[Collection entries]
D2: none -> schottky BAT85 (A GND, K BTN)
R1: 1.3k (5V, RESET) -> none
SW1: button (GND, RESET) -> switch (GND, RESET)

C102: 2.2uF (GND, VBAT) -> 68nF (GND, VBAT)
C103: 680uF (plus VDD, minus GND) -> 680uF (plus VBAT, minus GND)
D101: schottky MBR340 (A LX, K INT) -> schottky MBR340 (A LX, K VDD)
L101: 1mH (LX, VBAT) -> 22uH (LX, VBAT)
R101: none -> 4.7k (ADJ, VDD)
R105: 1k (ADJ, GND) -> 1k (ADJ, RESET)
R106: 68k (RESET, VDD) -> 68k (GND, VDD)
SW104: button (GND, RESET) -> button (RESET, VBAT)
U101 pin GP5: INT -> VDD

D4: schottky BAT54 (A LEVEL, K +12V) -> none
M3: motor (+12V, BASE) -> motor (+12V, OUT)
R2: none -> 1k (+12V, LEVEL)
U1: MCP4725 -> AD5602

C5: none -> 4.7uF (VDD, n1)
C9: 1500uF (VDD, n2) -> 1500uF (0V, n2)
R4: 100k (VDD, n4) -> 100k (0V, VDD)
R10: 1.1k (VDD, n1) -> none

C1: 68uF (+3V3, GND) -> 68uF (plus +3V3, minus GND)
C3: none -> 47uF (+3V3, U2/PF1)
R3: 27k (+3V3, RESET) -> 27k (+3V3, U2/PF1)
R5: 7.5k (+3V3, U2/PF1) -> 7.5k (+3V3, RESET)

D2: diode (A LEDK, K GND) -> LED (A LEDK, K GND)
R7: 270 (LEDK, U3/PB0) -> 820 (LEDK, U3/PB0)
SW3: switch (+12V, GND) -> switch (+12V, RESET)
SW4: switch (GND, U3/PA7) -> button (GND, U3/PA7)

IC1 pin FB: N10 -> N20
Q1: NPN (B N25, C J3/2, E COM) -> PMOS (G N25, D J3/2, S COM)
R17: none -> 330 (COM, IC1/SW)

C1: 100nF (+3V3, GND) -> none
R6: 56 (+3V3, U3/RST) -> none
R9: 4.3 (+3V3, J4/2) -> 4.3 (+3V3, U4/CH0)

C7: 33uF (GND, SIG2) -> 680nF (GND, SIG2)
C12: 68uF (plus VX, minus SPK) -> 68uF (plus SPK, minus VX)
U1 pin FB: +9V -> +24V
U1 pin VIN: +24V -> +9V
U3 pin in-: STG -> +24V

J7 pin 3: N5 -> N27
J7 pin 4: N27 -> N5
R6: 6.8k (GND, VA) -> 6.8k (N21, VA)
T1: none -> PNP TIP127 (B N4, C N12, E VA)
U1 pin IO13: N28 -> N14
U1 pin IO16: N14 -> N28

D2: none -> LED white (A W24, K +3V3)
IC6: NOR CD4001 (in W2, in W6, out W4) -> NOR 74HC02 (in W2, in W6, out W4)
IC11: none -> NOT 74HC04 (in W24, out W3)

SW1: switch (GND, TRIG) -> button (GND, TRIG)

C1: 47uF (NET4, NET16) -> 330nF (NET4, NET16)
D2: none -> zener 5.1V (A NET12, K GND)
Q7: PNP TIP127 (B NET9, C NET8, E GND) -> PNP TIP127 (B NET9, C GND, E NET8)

• Required action
Write the data out again, verbatim.

• Exercise answer
D2: none -> schottky BAT85 (A GND, K BTN)
R1: 1.3k (5V, RESET) -> none
SW1: button (GND, RESET) -> switch (GND, RESET)

C102: 2.2uF (GND, VBAT) -> 68nF (GND, VBAT)
C103: 680uF (plus VDD, minus GND) -> 680uF (plus VBAT, minus GND)
D101: schottky MBR340 (A LX, K INT) -> schottky MBR340 (A LX, K VDD)
L101: 1mH (LX, VBAT) -> 22uH (LX, VBAT)
R101: none -> 4.7k (ADJ, VDD)
R105: 1k (ADJ, GND) -> 1k (ADJ, RESET)
R106: 68k (RESET, VDD) -> 68k (GND, VDD)
SW104: button (GND, RESET) -> button (RESET, VBAT)
U101 pin GP5: INT -> VDD

D4: schottky BAT54 (A LEVEL, K +12V) -> none
M3: motor (+12V, BASE) -> motor (+12V, OUT)
R2: none -> 1k (+12V, LEVEL)
U1: MCP4725 -> AD5602

C5: none -> 4.7uF (VDD, n1)
C9: 1500uF (VDD, n2) -> 1500uF (0V, n2)
R4: 100k (VDD, n4) -> 100k (0V, VDD)
R10: 1.1k (VDD, n1) -> none

C1: 68uF (+3V3, GND) -> 68uF (plus +3V3, minus GND)
C3: none -> 47uF (+3V3, U2/PF1)
R3: 27k (+3V3, RESET) -> 27k (+3V3, U2/PF1)
R5: 7.5k (+3V3, U2/PF1) -> 7.5k (+3V3, RESET)

D2: diode (A LEDK, K GND) -> LED (A LEDK, K GND)
R7: 270 (LEDK, U3/PB0) -> 820 (LEDK, U3/PB0)
SW3: switch (+12V, GND) -> switch (+12V, RESET)
SW4: switch (GND, U3/PA7) -> button (GND, U3/PA7)

IC1 pin FB: N10 -> N20
Q1: NPN (B N25, C J3/2, E COM) -> PMOS (G N25, D J3/2, S COM)
R17: none -> 330 (COM, IC1/SW)

C1: 100nF (+3V3, GND) -> none
R6: 56 (+3V3, U3/RST) -> none
R9: 4.3 (+3V3, J4/2) -> 4.3 (+3V3, U4/CH0)

C7: 33uF (GND, SIG2) -> 680nF (GND, SIG2)
C12: 68uF (plus VX, minus SPK) -> 68uF (plus SPK, minus VX)
U1 pin FB: +9V -> +24V
U1 pin VIN: +24V -> +9V
U3 pin in-: STG -> +24V

J7 pin 3: N5 -> N27
J7 pin 4: N27 -> N5
R6: 6.8k (GND, VA) -> 6.8k (N21, VA)
T1: none -> PNP TIP127 (B N4, C N12, E VA)
U1 pin IO13: N28 -> N14
U1 pin IO16: N14 -> N28

D2: none -> LED white (A W24, K +3V3)
IC6: NOR CD4001 (in W2, in W6, out W4) -> NOR 74HC02 (in W2, in W6, out W4)
IC11: none -> NOT 74HC04 (in W24, out W3)

SW1: switch (GND, TRIG) -> button (GND, TRIG)

C1: 47uF (NET4, NET16) -> 330nF (NET4, NET16)
D2: none -> zener 5.1V (A NET12, K GND)
Q7: PNP TIP127 (B NET9, C NET8, E GND) -> PNP TIP127 (B NET9, C GND, E NET8)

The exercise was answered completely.